== Segment start ==
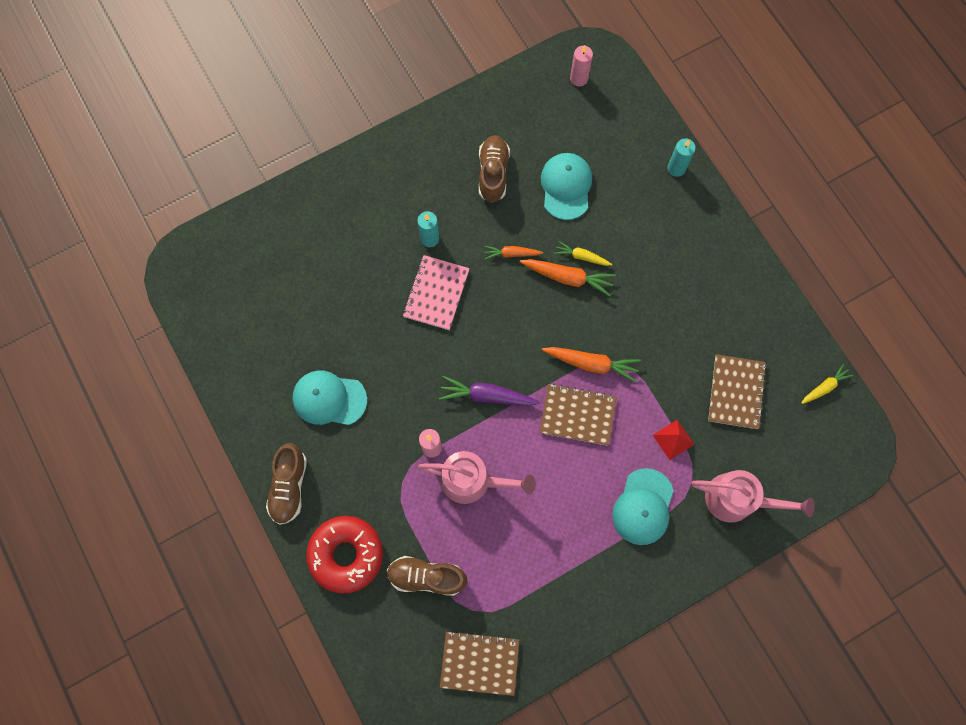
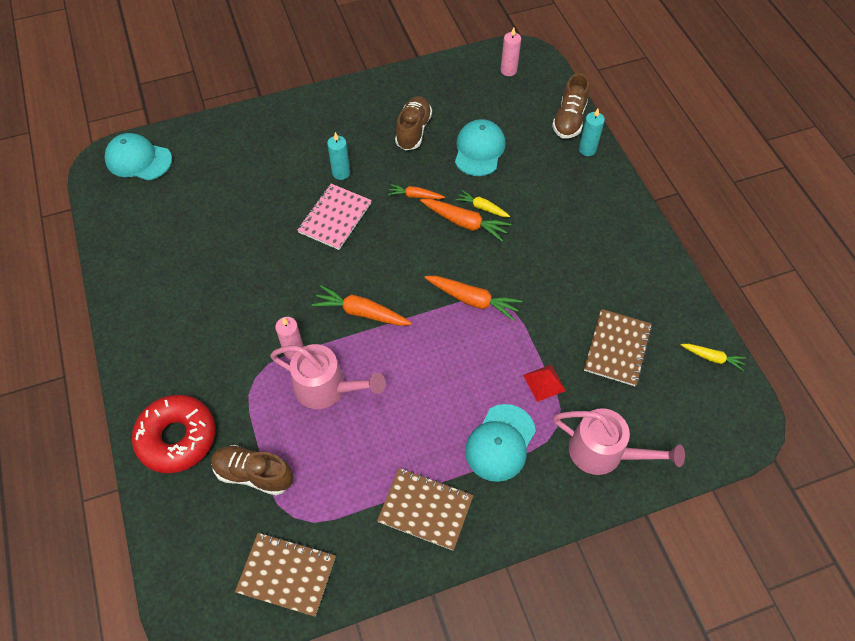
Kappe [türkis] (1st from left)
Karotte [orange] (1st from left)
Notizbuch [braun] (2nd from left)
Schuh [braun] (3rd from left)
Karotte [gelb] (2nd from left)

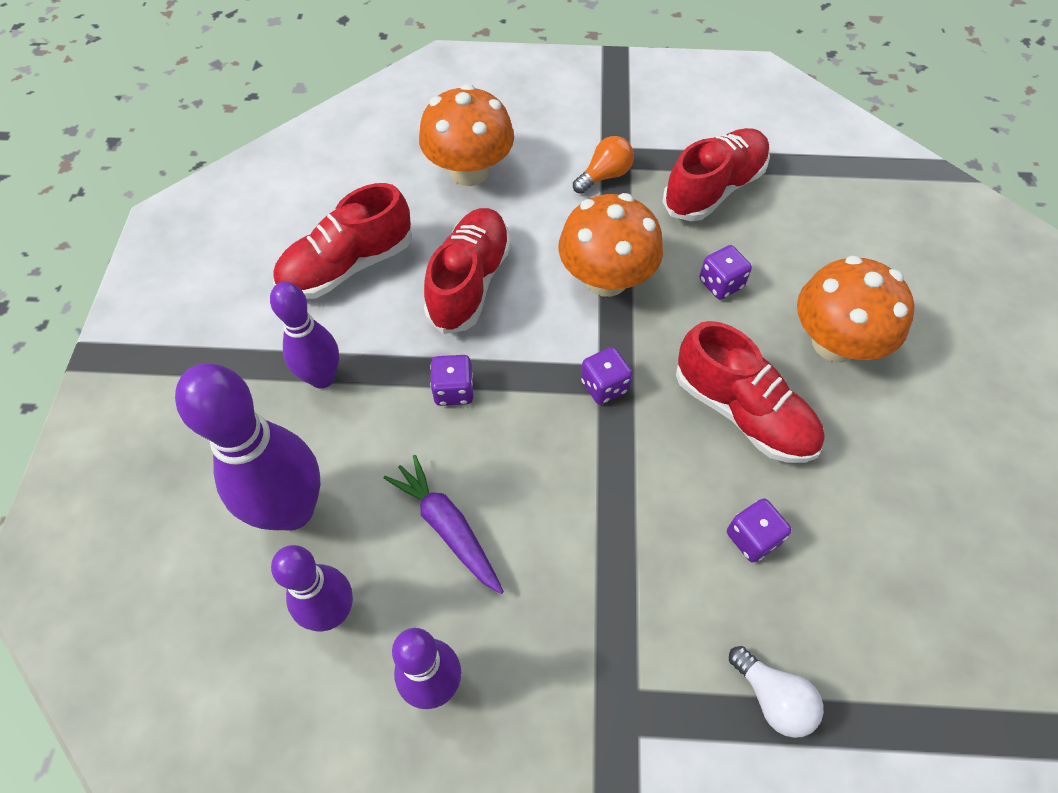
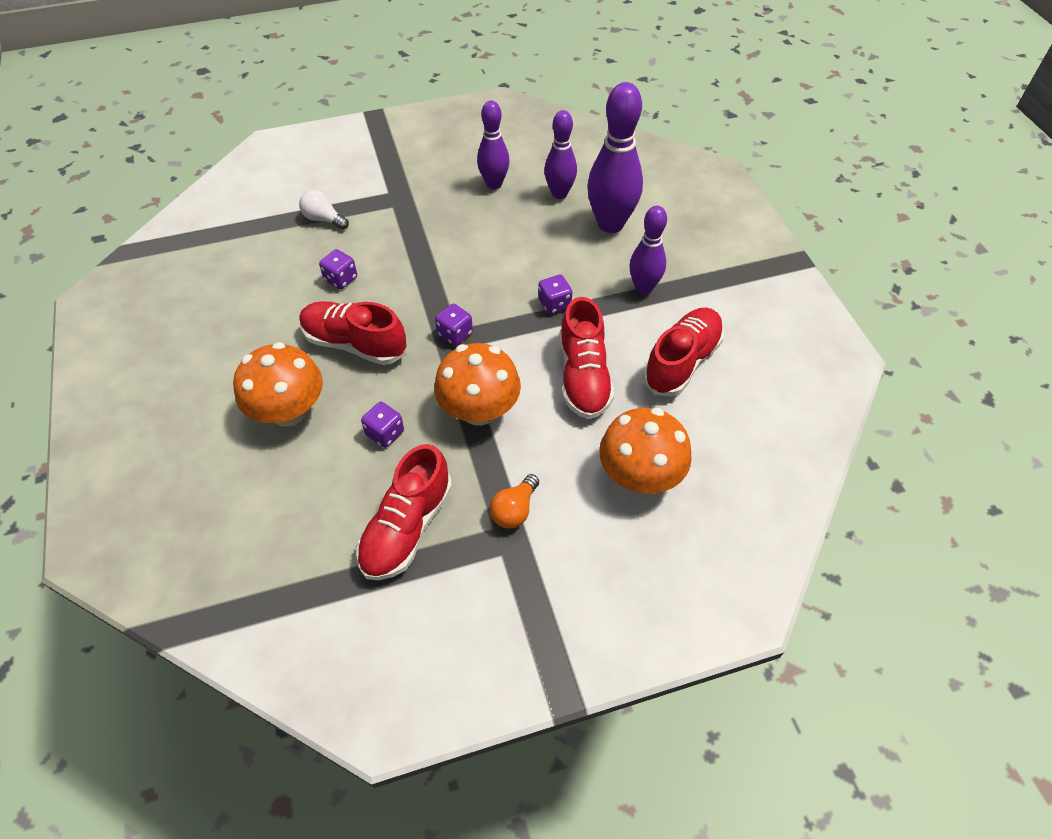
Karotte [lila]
== Segment end ==
== Segment start ==
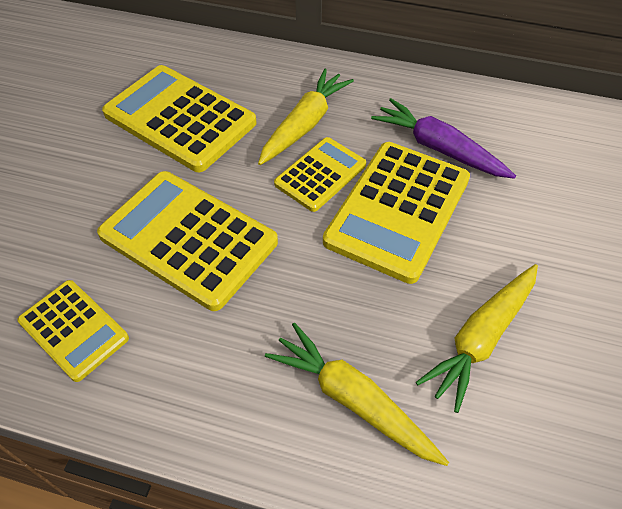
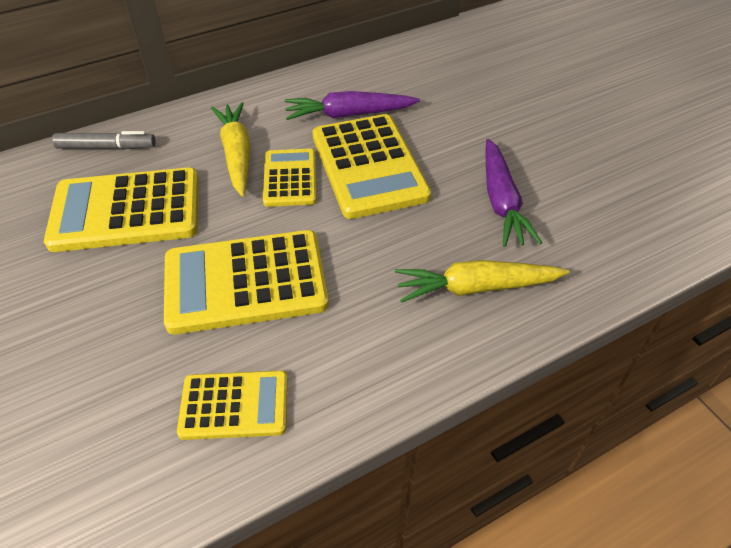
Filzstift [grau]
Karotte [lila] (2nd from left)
== Segment end ==
◆ Your instructions ◆
Your task is to find every line above containing the word "braun" and copy it.

◆ Completed task ◆
Notizbuch [braun] (2nd from left)
Schuh [braun] (3rd from left)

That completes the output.